Object correspondence data
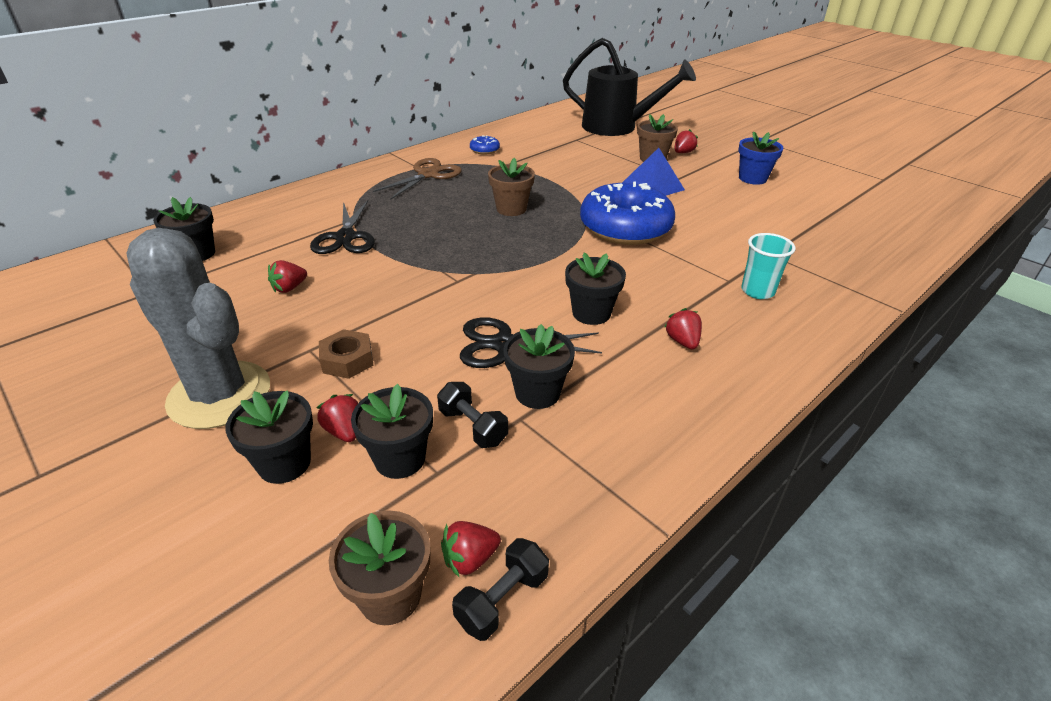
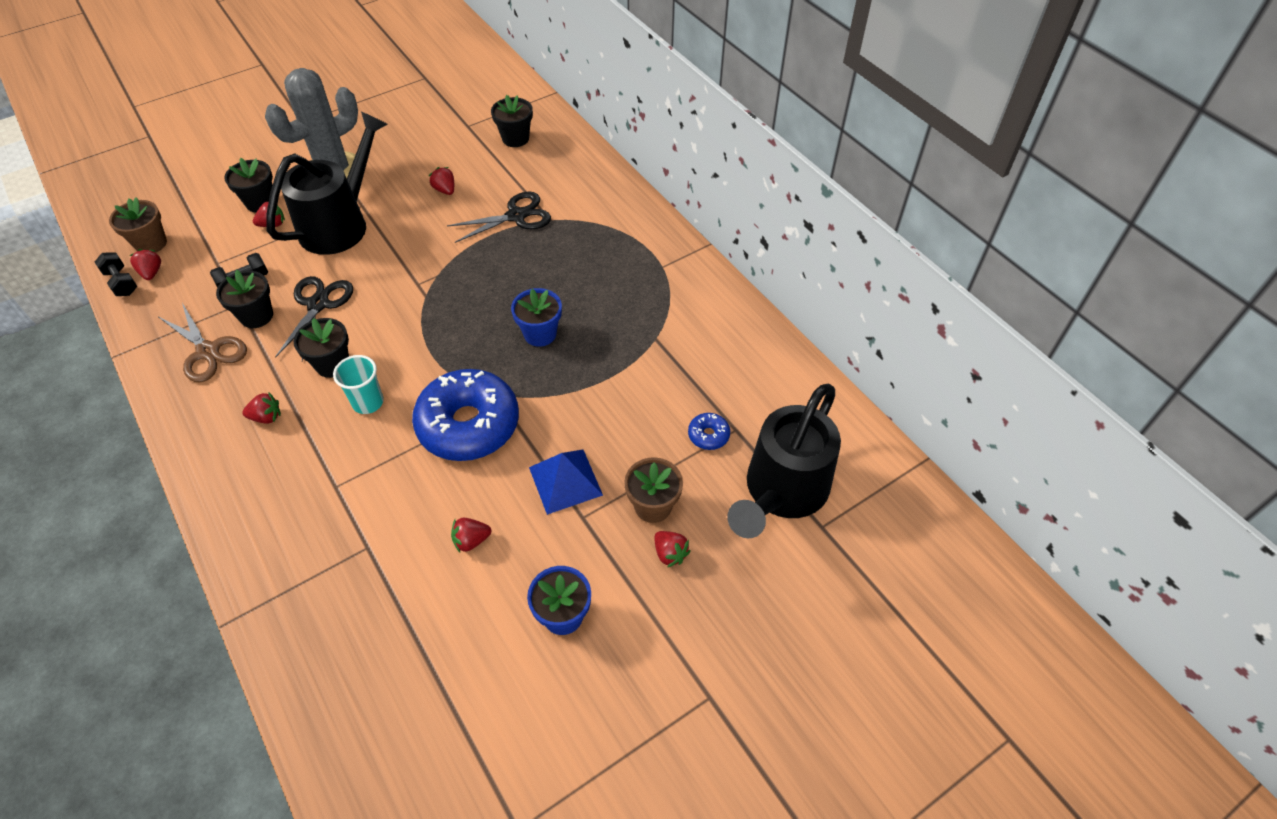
camera: 100 degrees right, 15 degrees up
(345, 237) = (516, 216): black scissors -> black scissors turned 150 degrees clockwise
(347, 360) = (341, 223): brown nut -> black watering can
(400, 459) = (236, 247): black flower pot -> none
(428, 175) = (640, 273): brown scissors -> brown scissors (208, 351)
(484, 150) = (706, 326): blue donut -> blue donut (708, 435)
(511, 209) = (540, 334): brown flower pot -> blue flower pot
(727, 213) = (471, 540): none -> red strawberry
(757, 291) = (308, 504): turquoise cup -> turquoise cup (368, 402)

■ Your objective
Your output should be the lines from the one with "(484, 150) = (706, 326): blue" through the end of the records above, copied exactly.

■ Result of this task
(484, 150) = (706, 326): blue donut -> blue donut (708, 435)
(511, 209) = (540, 334): brown flower pot -> blue flower pot
(727, 213) = (471, 540): none -> red strawberry
(757, 291) = (308, 504): turquoise cup -> turquoise cup (368, 402)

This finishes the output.